EXERCISE REQUIREMENTS:
Copy out the listing exactly.

*** INPUT RECORDS

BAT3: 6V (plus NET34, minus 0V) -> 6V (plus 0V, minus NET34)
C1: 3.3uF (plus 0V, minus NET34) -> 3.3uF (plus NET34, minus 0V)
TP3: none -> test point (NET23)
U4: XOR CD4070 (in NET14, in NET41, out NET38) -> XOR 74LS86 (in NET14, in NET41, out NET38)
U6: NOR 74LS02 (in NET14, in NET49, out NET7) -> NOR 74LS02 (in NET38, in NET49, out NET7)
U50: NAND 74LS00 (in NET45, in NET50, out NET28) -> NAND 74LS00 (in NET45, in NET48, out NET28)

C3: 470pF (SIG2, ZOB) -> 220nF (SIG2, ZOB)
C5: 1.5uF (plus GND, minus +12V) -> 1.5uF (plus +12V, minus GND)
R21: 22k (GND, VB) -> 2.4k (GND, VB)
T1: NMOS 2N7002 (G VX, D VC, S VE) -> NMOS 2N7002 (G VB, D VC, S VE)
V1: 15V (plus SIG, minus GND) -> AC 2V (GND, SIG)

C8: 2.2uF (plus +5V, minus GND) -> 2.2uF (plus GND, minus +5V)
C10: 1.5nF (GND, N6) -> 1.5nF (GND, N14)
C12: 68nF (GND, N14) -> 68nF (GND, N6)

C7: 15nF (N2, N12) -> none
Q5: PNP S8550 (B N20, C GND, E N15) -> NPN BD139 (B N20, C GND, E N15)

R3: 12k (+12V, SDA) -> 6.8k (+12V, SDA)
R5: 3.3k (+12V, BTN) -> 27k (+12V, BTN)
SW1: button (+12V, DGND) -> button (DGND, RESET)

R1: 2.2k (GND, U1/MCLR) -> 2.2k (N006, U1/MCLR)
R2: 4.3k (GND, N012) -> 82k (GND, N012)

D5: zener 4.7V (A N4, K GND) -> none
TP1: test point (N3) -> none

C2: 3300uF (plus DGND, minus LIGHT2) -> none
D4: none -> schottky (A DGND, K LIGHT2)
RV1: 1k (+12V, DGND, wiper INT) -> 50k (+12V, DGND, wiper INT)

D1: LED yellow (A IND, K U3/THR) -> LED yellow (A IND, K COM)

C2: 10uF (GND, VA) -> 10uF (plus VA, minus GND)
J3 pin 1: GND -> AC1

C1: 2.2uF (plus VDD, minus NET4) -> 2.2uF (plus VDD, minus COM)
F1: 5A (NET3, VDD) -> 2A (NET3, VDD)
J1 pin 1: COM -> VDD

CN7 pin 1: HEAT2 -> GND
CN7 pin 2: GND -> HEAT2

******

EXERCISE OUTPUT:
BAT3: 6V (plus NET34, minus 0V) -> 6V (plus 0V, minus NET34)
C1: 3.3uF (plus 0V, minus NET34) -> 3.3uF (plus NET34, minus 0V)
TP3: none -> test point (NET23)
U4: XOR CD4070 (in NET14, in NET41, out NET38) -> XOR 74LS86 (in NET14, in NET41, out NET38)
U6: NOR 74LS02 (in NET14, in NET49, out NET7) -> NOR 74LS02 (in NET38, in NET49, out NET7)
U50: NAND 74LS00 (in NET45, in NET50, out NET28) -> NAND 74LS00 (in NET45, in NET48, out NET28)

C3: 470pF (SIG2, ZOB) -> 220nF (SIG2, ZOB)
C5: 1.5uF (plus GND, minus +12V) -> 1.5uF (plus +12V, minus GND)
R21: 22k (GND, VB) -> 2.4k (GND, VB)
T1: NMOS 2N7002 (G VX, D VC, S VE) -> NMOS 2N7002 (G VB, D VC, S VE)
V1: 15V (plus SIG, minus GND) -> AC 2V (GND, SIG)

C8: 2.2uF (plus +5V, minus GND) -> 2.2uF (plus GND, minus +5V)
C10: 1.5nF (GND, N6) -> 1.5nF (GND, N14)
C12: 68nF (GND, N14) -> 68nF (GND, N6)

C7: 15nF (N2, N12) -> none
Q5: PNP S8550 (B N20, C GND, E N15) -> NPN BD139 (B N20, C GND, E N15)

R3: 12k (+12V, SDA) -> 6.8k (+12V, SDA)
R5: 3.3k (+12V, BTN) -> 27k (+12V, BTN)
SW1: button (+12V, DGND) -> button (DGND, RESET)

R1: 2.2k (GND, U1/MCLR) -> 2.2k (N006, U1/MCLR)
R2: 4.3k (GND, N012) -> 82k (GND, N012)

D5: zener 4.7V (A N4, K GND) -> none
TP1: test point (N3) -> none

C2: 3300uF (plus DGND, minus LIGHT2) -> none
D4: none -> schottky (A DGND, K LIGHT2)
RV1: 1k (+12V, DGND, wiper INT) -> 50k (+12V, DGND, wiper INT)

D1: LED yellow (A IND, K U3/THR) -> LED yellow (A IND, K COM)

C2: 10uF (GND, VA) -> 10uF (plus VA, minus GND)
J3 pin 1: GND -> AC1

C1: 2.2uF (plus VDD, minus NET4) -> 2.2uF (plus VDD, minus COM)
F1: 5A (NET3, VDD) -> 2A (NET3, VDD)
J1 pin 1: COM -> VDD

CN7 pin 1: HEAT2 -> GND
CN7 pin 2: GND -> HEAT2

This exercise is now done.